[Exercise description]
All lines from the one with "(773, 186) = (495, 178): green" through the last are to be given again exactly as they stand in the data below, and only those.
== Data for this exercise ==
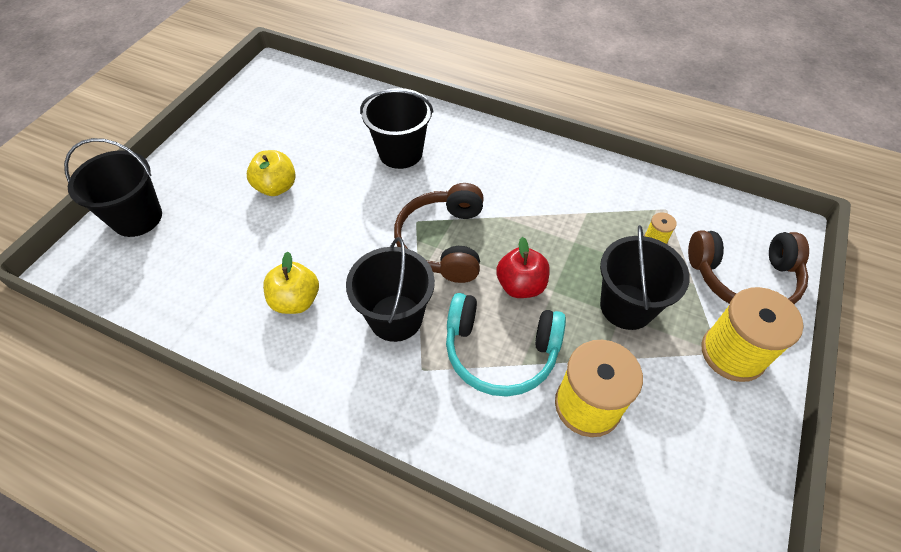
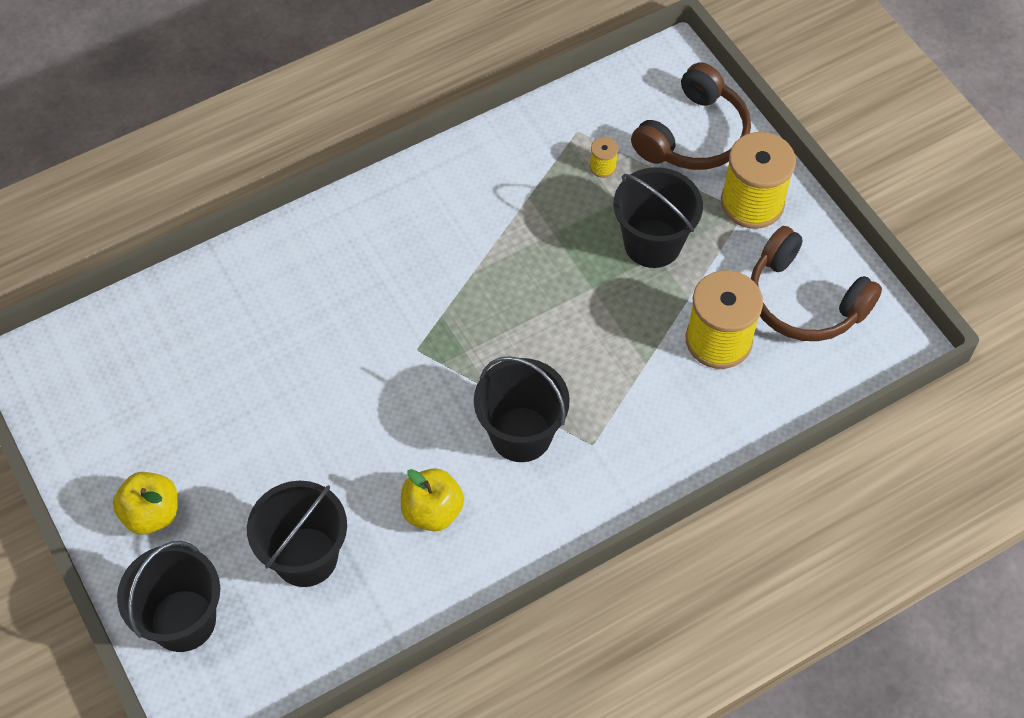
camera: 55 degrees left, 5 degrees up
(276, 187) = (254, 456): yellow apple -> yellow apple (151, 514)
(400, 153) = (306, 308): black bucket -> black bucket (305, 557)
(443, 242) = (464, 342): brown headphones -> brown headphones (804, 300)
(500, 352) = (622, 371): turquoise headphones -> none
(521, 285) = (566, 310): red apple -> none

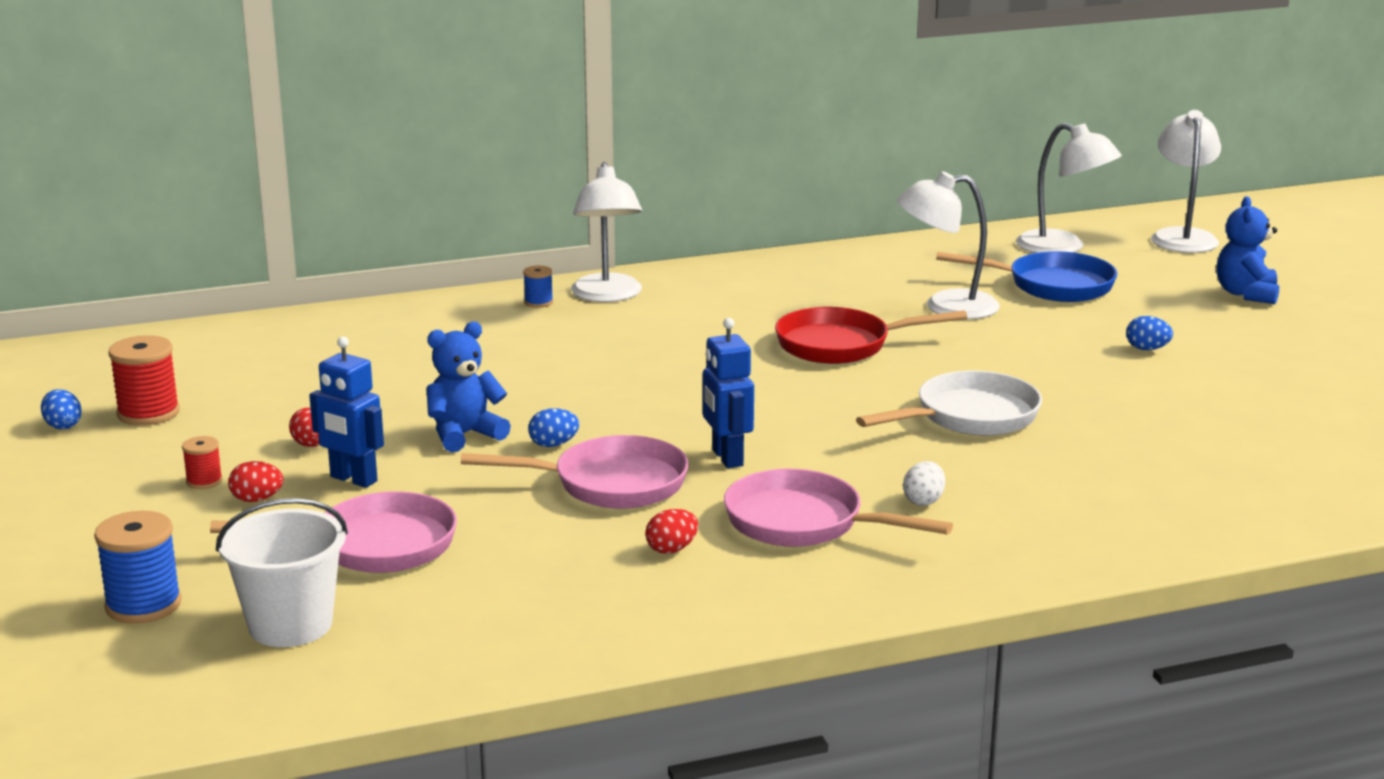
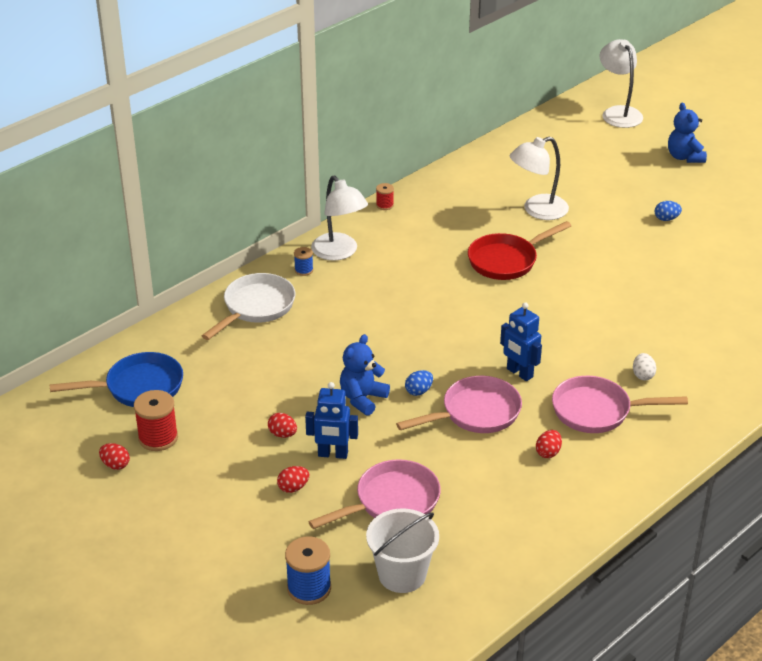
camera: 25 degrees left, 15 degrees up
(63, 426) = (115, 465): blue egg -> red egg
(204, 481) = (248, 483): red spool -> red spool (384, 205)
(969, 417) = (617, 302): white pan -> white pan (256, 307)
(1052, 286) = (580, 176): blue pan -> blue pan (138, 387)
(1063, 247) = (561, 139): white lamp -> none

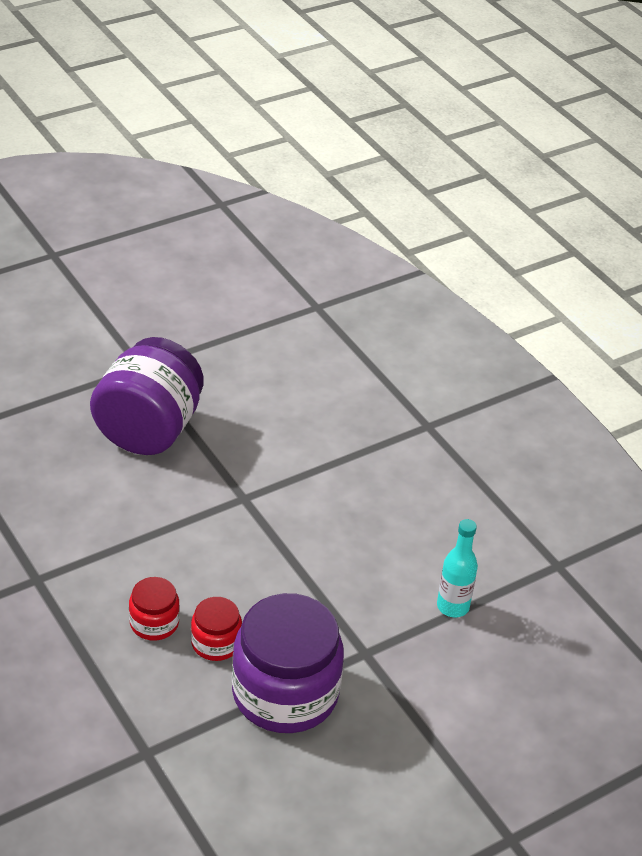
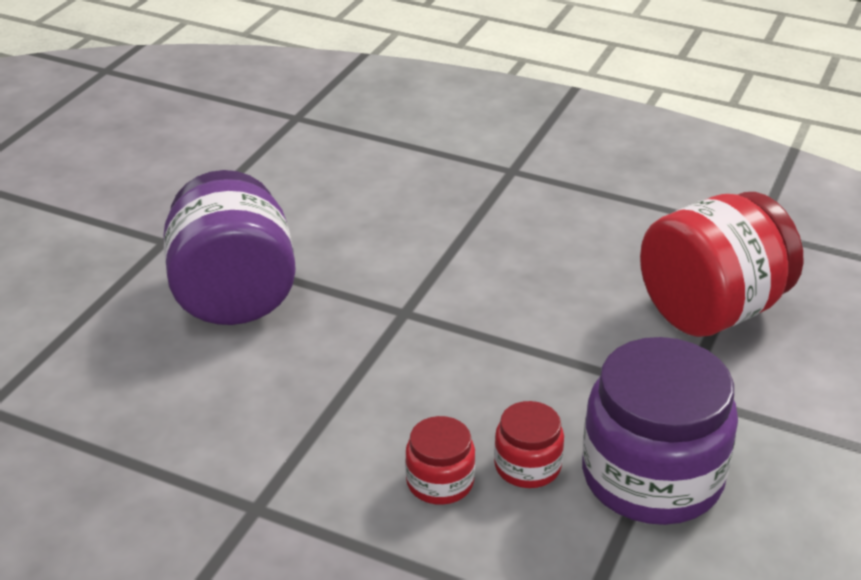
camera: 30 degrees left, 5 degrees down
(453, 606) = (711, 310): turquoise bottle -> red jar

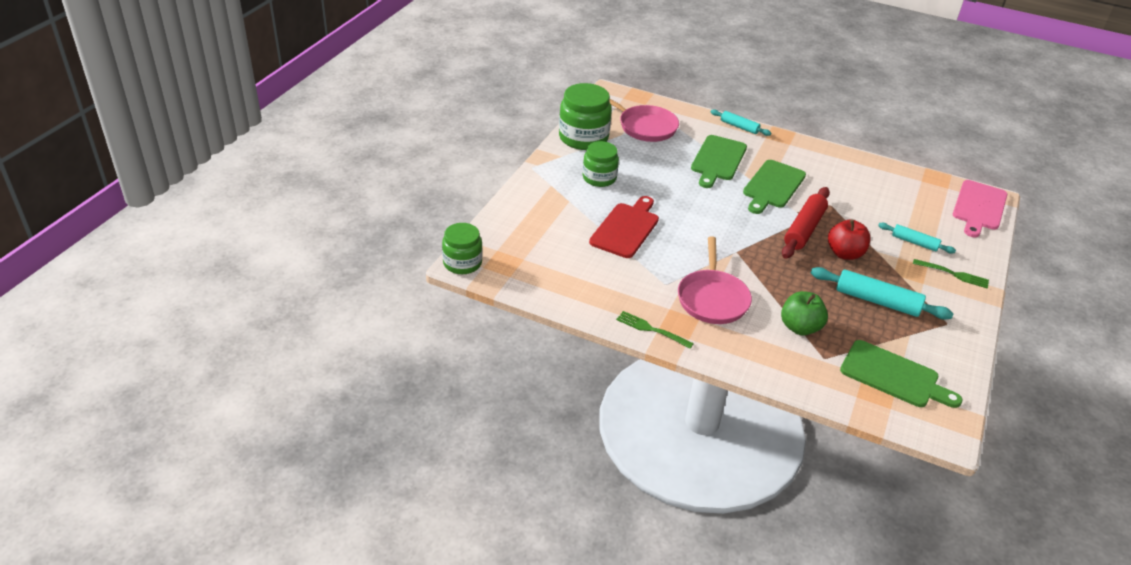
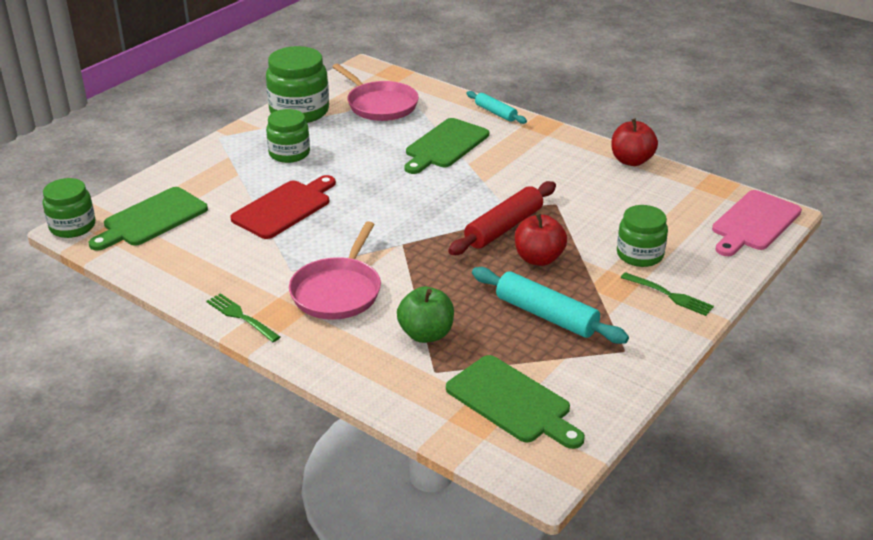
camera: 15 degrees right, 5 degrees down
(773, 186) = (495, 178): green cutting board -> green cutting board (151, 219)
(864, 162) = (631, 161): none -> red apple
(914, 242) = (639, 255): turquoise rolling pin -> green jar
===
[Solution to this task]
(773, 186) = (495, 178): green cutting board -> green cutting board (151, 219)
(864, 162) = (631, 161): none -> red apple
(914, 242) = (639, 255): turquoise rolling pin -> green jar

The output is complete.